§ What is being asked
Output the listing below verbatim, but drop the images.

§ Data below

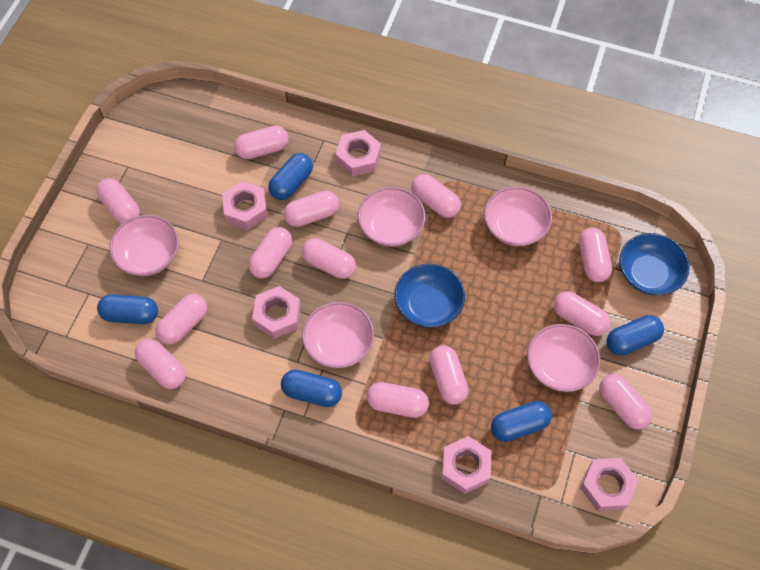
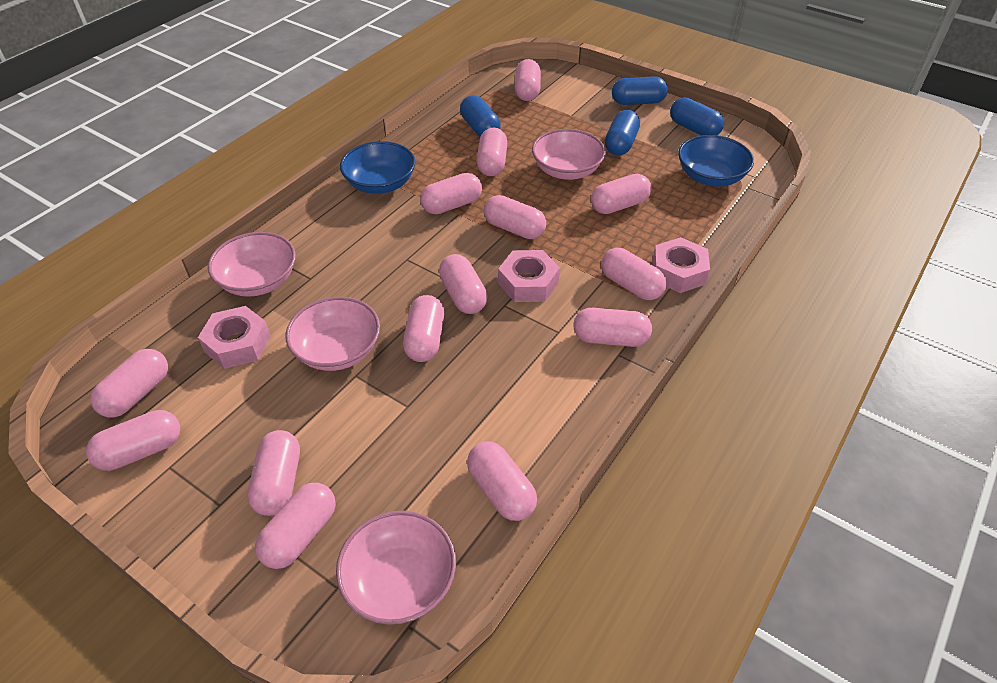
blue capsule: 5 -> 4
pink bowl: 5 -> 4
pink capsule: 13 -> 14
pink nut: 5 -> 3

§ Task solution
blue capsule: 5 -> 4
pink bowl: 5 -> 4
pink capsule: 13 -> 14
pink nut: 5 -> 3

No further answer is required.